** Provided records **
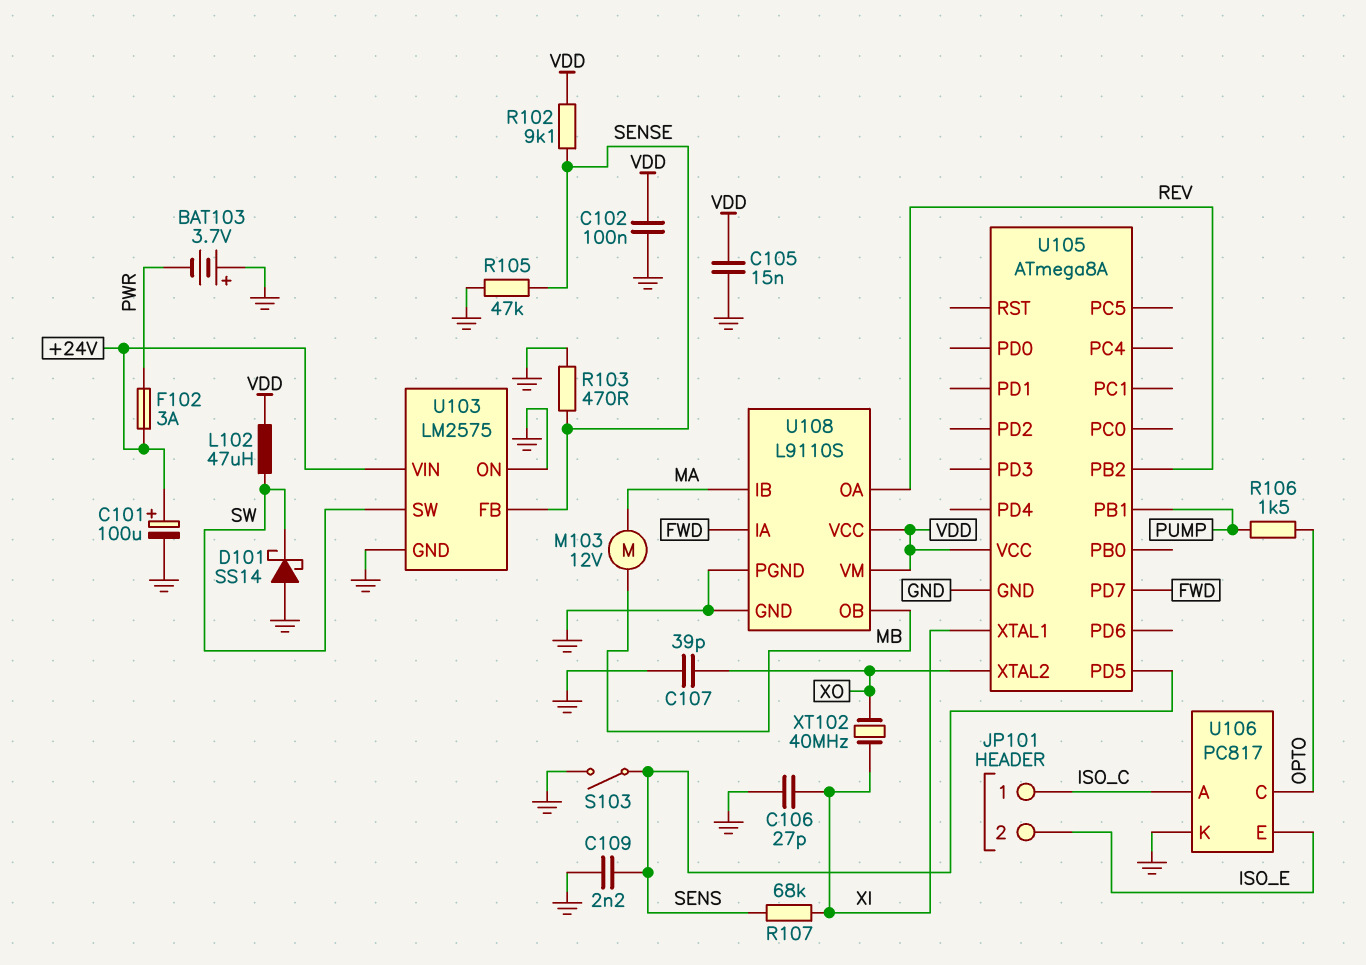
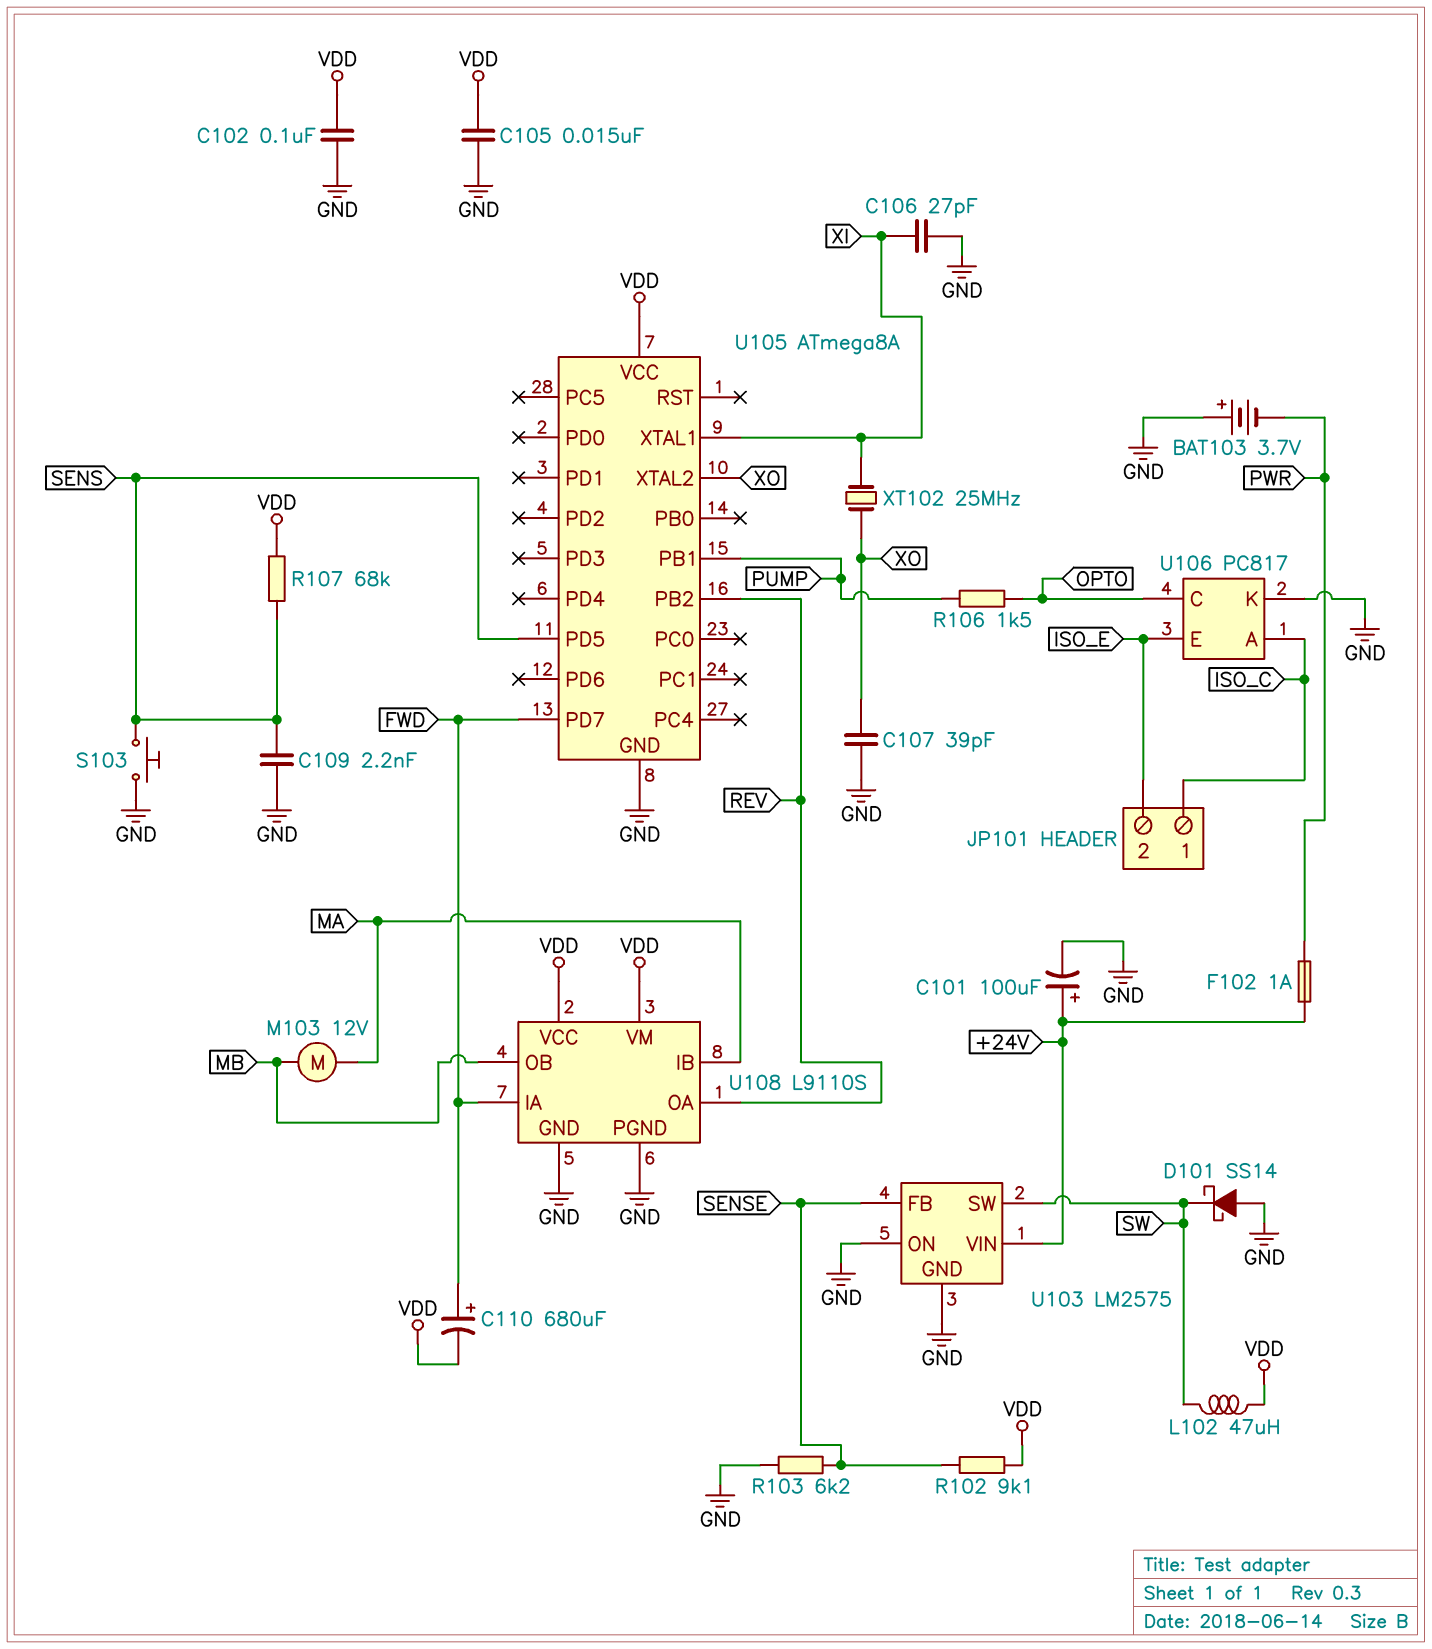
C110: none -> 680uF (plus FWD, minus VDD)
F102: 3A (+24V, PWR) -> 1A (+24V, PWR)
R103: 470 (GND, SENSE) -> 6.2k (GND, SENSE)
R105: 47k (GND, SENSE) -> none
R107: 68k (SENS, XI) -> 68k (SENS, VDD)
S103: switch (GND, SENS) -> button (GND, SENS)
XT102: 40MHz (XI, XO) -> 25MHz (XI, XO)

** Exercise directions **
The answer should consist only of the lines from the line containing "R105: 47k (GND, SENSE) -> none" through the final line of the listing above, reproduced exactly.

** Task output **
R105: 47k (GND, SENSE) -> none
R107: 68k (SENS, XI) -> 68k (SENS, VDD)
S103: switch (GND, SENS) -> button (GND, SENS)
XT102: 40MHz (XI, XO) -> 25MHz (XI, XO)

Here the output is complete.